##### RAW DATA

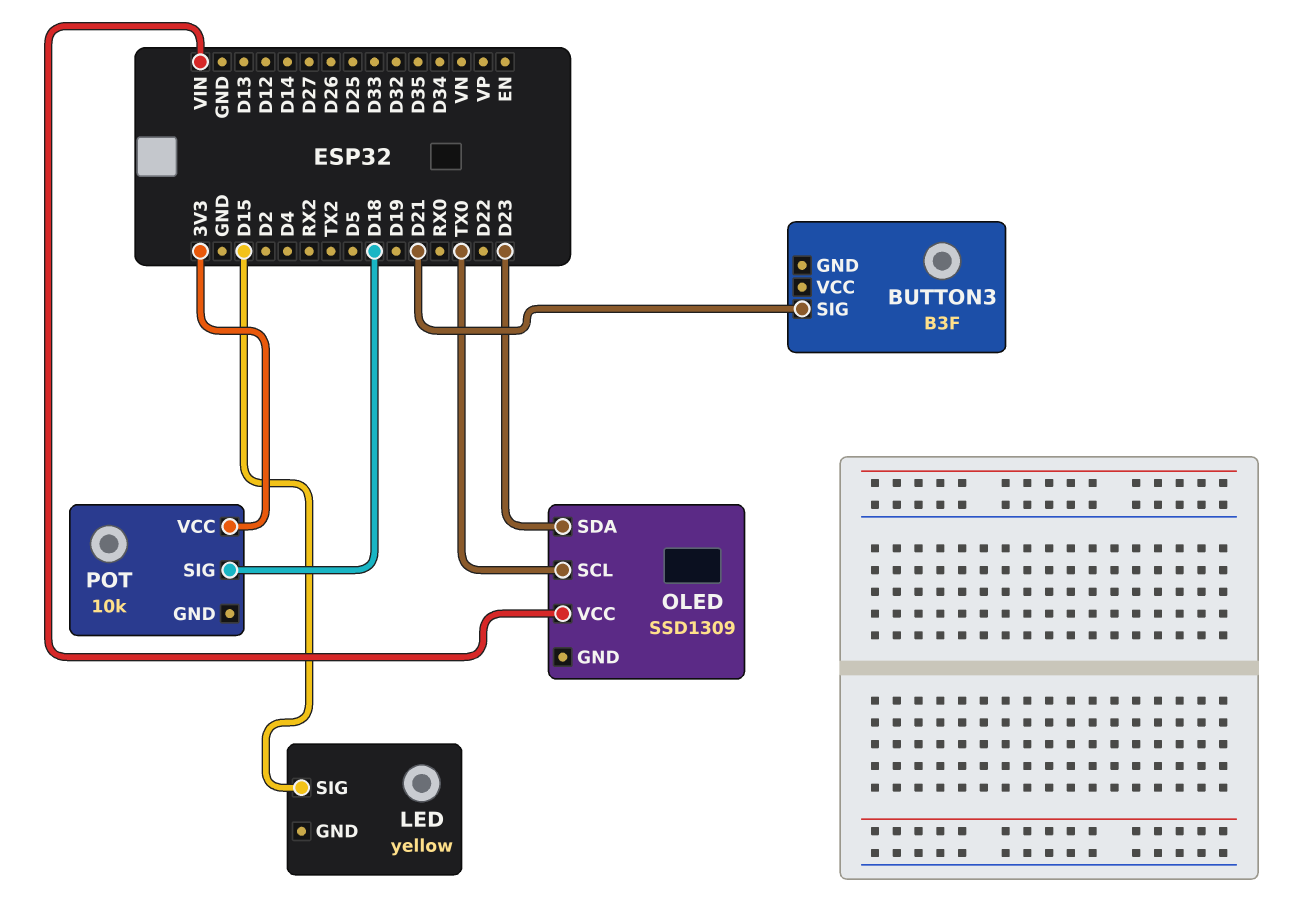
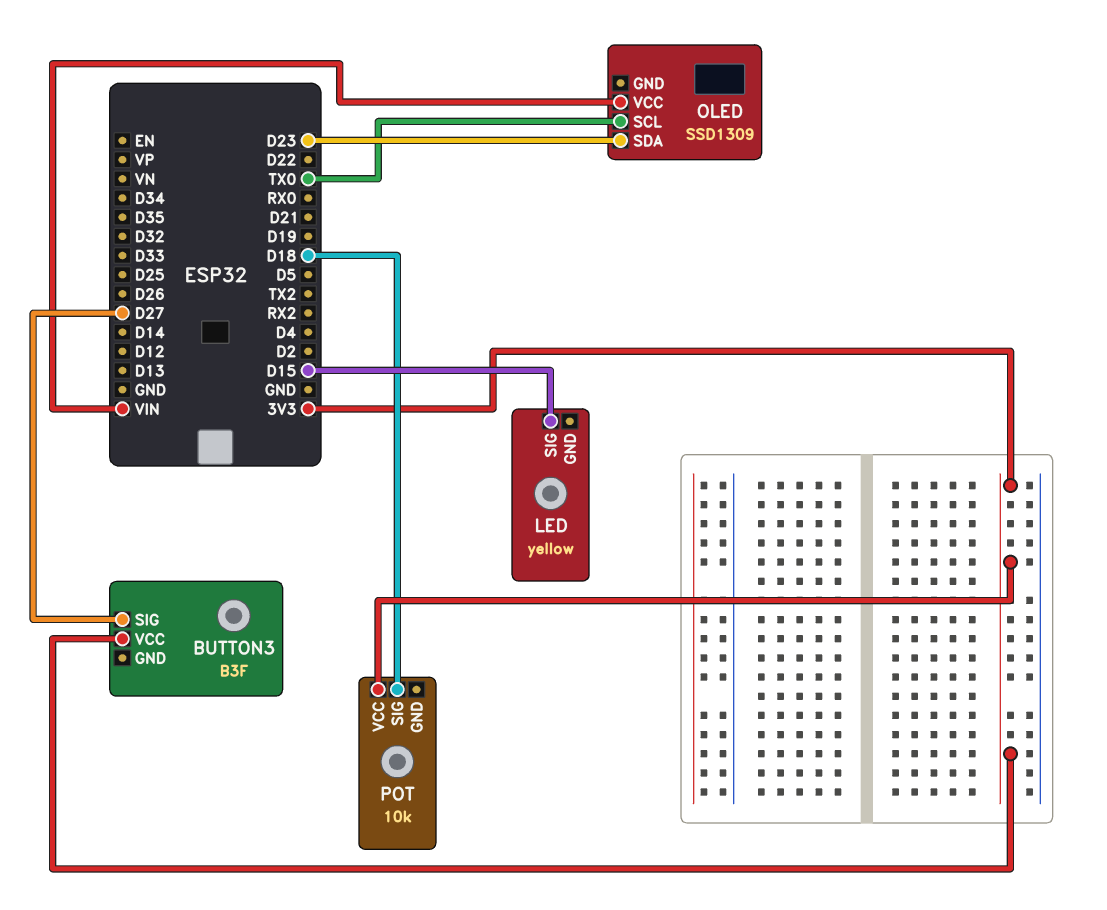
BUTTON3 pin SIG: D21 -> D27
BUTTON3 pin VCC: none -> 3V3

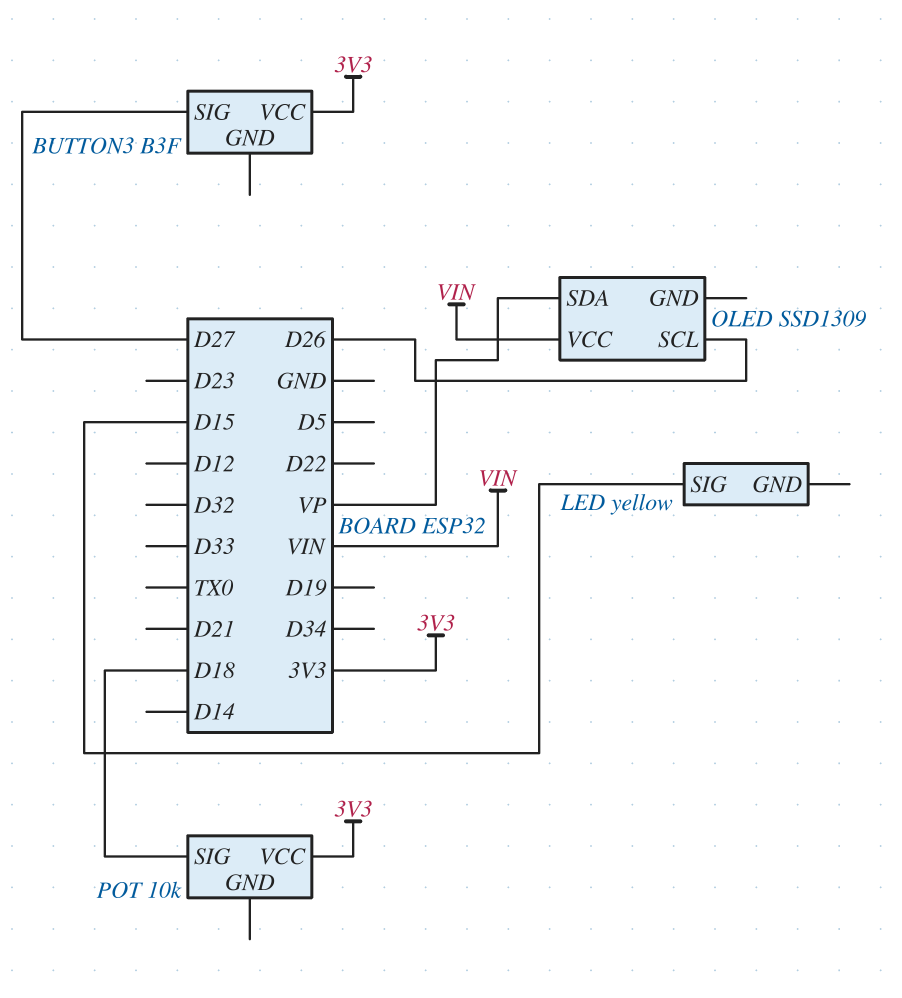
OLED pin SCL: TX0 -> D26
OLED pin SDA: D23 -> VP

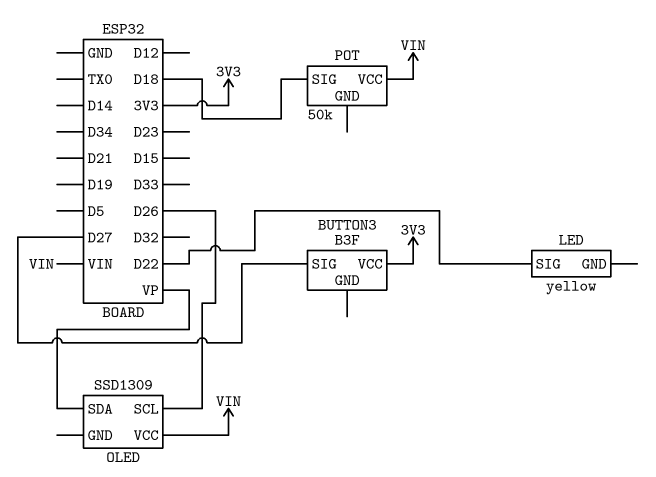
LED pin SIG: D15 -> D22
POT: 10k -> 50k
POT pin VCC: 3V3 -> VIN

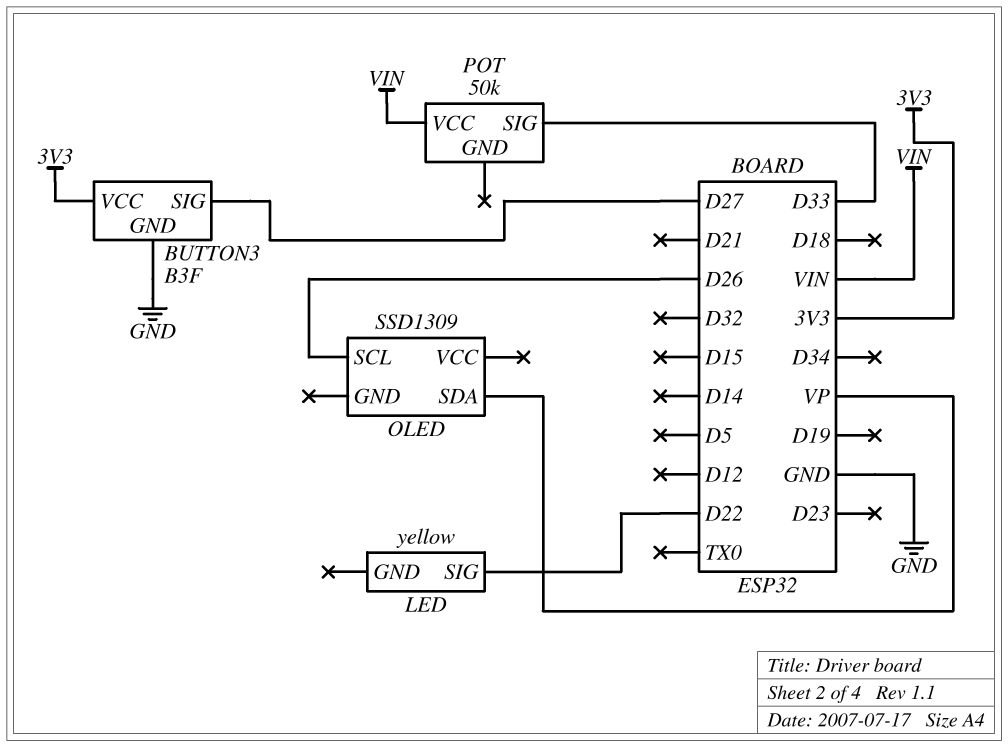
BUTTON3 pin GND: none -> GND
OLED pin VCC: VIN -> none
POT pin SIG: D18 -> D33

##########

(ACTIVITY) Copy out all the records exactly, excluding pictures.

(TASK ANSWER)
BUTTON3 pin SIG: D21 -> D27
BUTTON3 pin VCC: none -> 3V3

OLED pin SCL: TX0 -> D26
OLED pin SDA: D23 -> VP

LED pin SIG: D15 -> D22
POT: 10k -> 50k
POT pin VCC: 3V3 -> VIN

BUTTON3 pin GND: none -> GND
OLED pin VCC: VIN -> none
POT pin SIG: D18 -> D33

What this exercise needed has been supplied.